All lines of the data shown below should be output exactly as they stand.

#### EXERCISE INPUT:
== Segment start ==

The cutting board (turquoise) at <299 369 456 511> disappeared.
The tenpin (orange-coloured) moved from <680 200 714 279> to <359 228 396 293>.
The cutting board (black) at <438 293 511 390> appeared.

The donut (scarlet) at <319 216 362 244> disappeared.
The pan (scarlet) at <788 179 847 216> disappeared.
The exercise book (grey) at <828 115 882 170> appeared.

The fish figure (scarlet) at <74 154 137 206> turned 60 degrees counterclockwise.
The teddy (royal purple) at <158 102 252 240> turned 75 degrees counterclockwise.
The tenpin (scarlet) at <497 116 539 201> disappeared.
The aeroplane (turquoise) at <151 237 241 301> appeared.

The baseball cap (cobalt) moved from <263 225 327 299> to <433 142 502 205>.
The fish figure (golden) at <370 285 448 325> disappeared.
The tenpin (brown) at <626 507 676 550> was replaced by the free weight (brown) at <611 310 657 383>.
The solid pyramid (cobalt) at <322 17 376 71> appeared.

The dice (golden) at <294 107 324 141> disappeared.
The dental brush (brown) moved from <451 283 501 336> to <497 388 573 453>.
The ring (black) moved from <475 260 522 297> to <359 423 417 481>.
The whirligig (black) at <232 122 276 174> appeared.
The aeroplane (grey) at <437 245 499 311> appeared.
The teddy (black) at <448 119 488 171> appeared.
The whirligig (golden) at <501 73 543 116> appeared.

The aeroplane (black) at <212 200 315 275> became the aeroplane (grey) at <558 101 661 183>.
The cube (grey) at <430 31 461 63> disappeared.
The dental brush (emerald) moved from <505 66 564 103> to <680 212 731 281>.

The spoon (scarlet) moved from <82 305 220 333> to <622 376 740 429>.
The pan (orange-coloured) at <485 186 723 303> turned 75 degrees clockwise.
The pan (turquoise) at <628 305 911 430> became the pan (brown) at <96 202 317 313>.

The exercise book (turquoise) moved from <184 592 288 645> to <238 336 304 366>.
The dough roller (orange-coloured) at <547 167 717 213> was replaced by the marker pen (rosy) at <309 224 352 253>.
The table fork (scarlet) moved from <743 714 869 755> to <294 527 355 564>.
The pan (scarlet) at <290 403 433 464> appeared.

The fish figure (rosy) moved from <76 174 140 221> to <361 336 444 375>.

== Segment end ==

#### SOLUTION BELOW:
The cutting board (turquoise) at <299 369 456 511> disappeared.
The tenpin (orange-coloured) moved from <680 200 714 279> to <359 228 396 293>.
The cutting board (black) at <438 293 511 390> appeared.

The donut (scarlet) at <319 216 362 244> disappeared.
The pan (scarlet) at <788 179 847 216> disappeared.
The exercise book (grey) at <828 115 882 170> appeared.

The fish figure (scarlet) at <74 154 137 206> turned 60 degrees counterclockwise.
The teddy (royal purple) at <158 102 252 240> turned 75 degrees counterclockwise.
The tenpin (scarlet) at <497 116 539 201> disappeared.
The aeroplane (turquoise) at <151 237 241 301> appeared.

The baseball cap (cobalt) moved from <263 225 327 299> to <433 142 502 205>.
The fish figure (golden) at <370 285 448 325> disappeared.
The tenpin (brown) at <626 507 676 550> was replaced by the free weight (brown) at <611 310 657 383>.
The solid pyramid (cobalt) at <322 17 376 71> appeared.

The dice (golden) at <294 107 324 141> disappeared.
The dental brush (brown) moved from <451 283 501 336> to <497 388 573 453>.
The ring (black) moved from <475 260 522 297> to <359 423 417 481>.
The whirligig (black) at <232 122 276 174> appeared.
The aeroplane (grey) at <437 245 499 311> appeared.
The teddy (black) at <448 119 488 171> appeared.
The whirligig (golden) at <501 73 543 116> appeared.

The aeroplane (black) at <212 200 315 275> became the aeroplane (grey) at <558 101 661 183>.
The cube (grey) at <430 31 461 63> disappeared.
The dental brush (emerald) moved from <505 66 564 103> to <680 212 731 281>.

The spoon (scarlet) moved from <82 305 220 333> to <622 376 740 429>.
The pan (orange-coloured) at <485 186 723 303> turned 75 degrees clockwise.
The pan (turquoise) at <628 305 911 430> became the pan (brown) at <96 202 317 313>.

The exercise book (turquoise) moved from <184 592 288 645> to <238 336 304 366>.
The dough roller (orange-coloured) at <547 167 717 213> was replaced by the marker pen (rosy) at <309 224 352 253>.
The table fork (scarlet) moved from <743 714 869 755> to <294 527 355 564>.
The pan (scarlet) at <290 403 433 464> appeared.

The fish figure (rosy) moved from <76 174 140 221> to <361 336 444 375>.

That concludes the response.